> YOUR TASK:
Repeat the records. Match each character exactly.

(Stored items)
——————

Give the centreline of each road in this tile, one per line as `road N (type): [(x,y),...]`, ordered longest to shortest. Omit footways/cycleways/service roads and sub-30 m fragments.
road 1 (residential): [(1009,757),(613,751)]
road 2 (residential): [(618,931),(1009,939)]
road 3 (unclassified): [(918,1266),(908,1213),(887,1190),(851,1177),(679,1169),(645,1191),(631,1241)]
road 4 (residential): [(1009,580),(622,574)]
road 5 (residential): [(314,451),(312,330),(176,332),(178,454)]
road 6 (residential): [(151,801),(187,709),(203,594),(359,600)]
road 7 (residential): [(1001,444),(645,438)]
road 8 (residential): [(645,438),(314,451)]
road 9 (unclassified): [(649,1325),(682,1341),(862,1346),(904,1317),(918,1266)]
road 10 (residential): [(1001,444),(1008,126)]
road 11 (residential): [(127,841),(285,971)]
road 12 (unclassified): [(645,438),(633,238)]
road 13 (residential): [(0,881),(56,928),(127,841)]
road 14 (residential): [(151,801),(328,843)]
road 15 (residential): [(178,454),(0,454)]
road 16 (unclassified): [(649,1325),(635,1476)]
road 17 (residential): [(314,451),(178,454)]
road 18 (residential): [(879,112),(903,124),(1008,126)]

——————

> RESPONSE BOX:
Give the centreline of each road in this tile, one per line as `road N (type): [(x,y),...]`, ordered longest to shortest. Omit footways/cycleways/service roads and sub-30 m fragments.
road 1 (residential): [(1009,757),(613,751)]
road 2 (residential): [(618,931),(1009,939)]
road 3 (unclassified): [(918,1266),(908,1213),(887,1190),(851,1177),(679,1169),(645,1191),(631,1241)]
road 4 (residential): [(1009,580),(622,574)]
road 5 (residential): [(314,451),(312,330),(176,332),(178,454)]
road 6 (residential): [(151,801),(187,709),(203,594),(359,600)]
road 7 (residential): [(1001,444),(645,438)]
road 8 (residential): [(645,438),(314,451)]
road 9 (unclassified): [(649,1325),(682,1341),(862,1346),(904,1317),(918,1266)]
road 10 (residential): [(1001,444),(1008,126)]
road 11 (residential): [(127,841),(285,971)]
road 12 (unclassified): [(645,438),(633,238)]
road 13 (residential): [(0,881),(56,928),(127,841)]
road 14 (residential): [(151,801),(328,843)]
road 15 (residential): [(178,454),(0,454)]
road 16 (unclassified): [(649,1325),(635,1476)]
road 17 (residential): [(314,451),(178,454)]
road 18 (residential): [(879,112),(903,124),(1008,126)]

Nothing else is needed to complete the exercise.